▶ **PROBLEM**
Transcribe exactly the line in which "orange brick A5:B8" occurs, plus every line that comes after it up to the end of the entries.

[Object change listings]
====
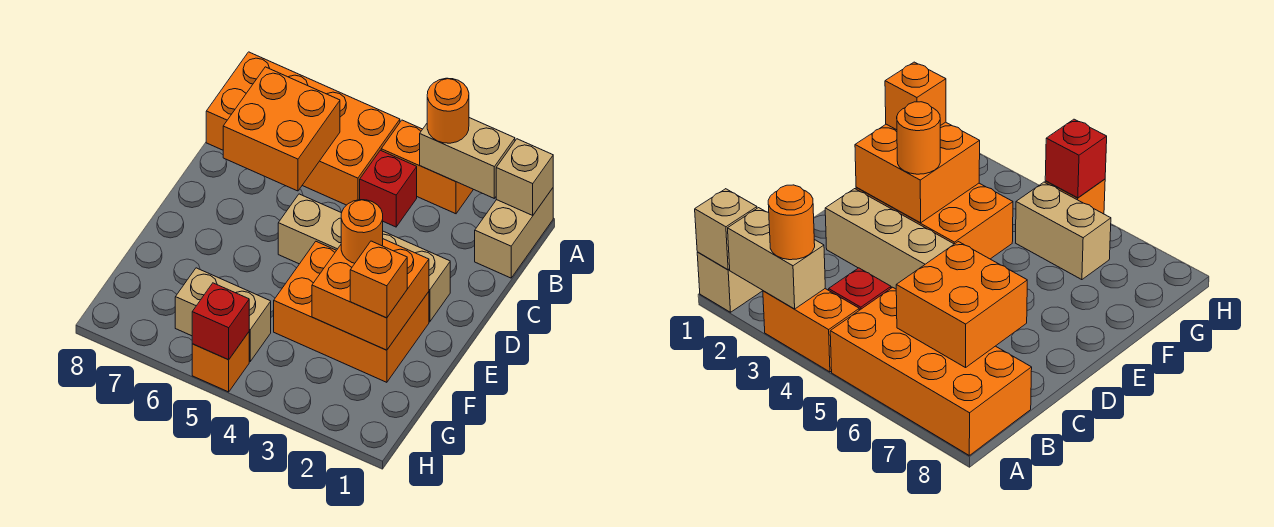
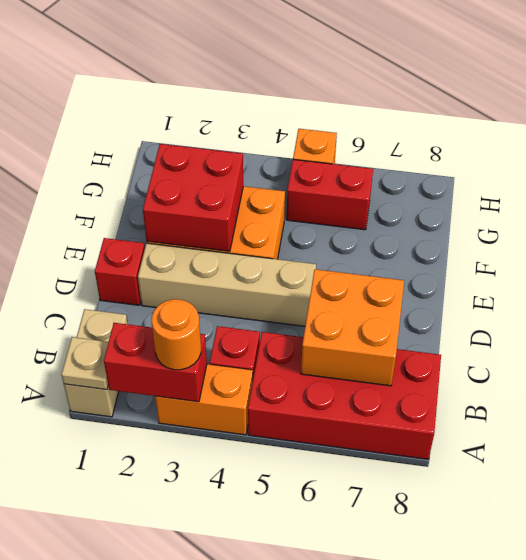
tan brick A1 level 2 -> tan plate A1 level 2
tan brick A2:A3 level 2 -> red brick A2:A3 level 2
orange brick A5:B8 level 1 -> red brick A5:B8 level 1
orange brick E2:F3 level 2 -> red brick E2:F3 level 2
orange round brick E3 level 3 -> none
orange brick F2 level 3 -> none
tan brick G5:G6 level 1 -> red brick G5:G6 level 1
red brick H5 level 2 -> red brick D1 level 1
====
▶ **TASK OUTPUT**
orange brick A5:B8 level 1 -> red brick A5:B8 level 1
orange brick E2:F3 level 2 -> red brick E2:F3 level 2
orange round brick E3 level 3 -> none
orange brick F2 level 3 -> none
tan brick G5:G6 level 1 -> red brick G5:G6 level 1
red brick H5 level 2 -> red brick D1 level 1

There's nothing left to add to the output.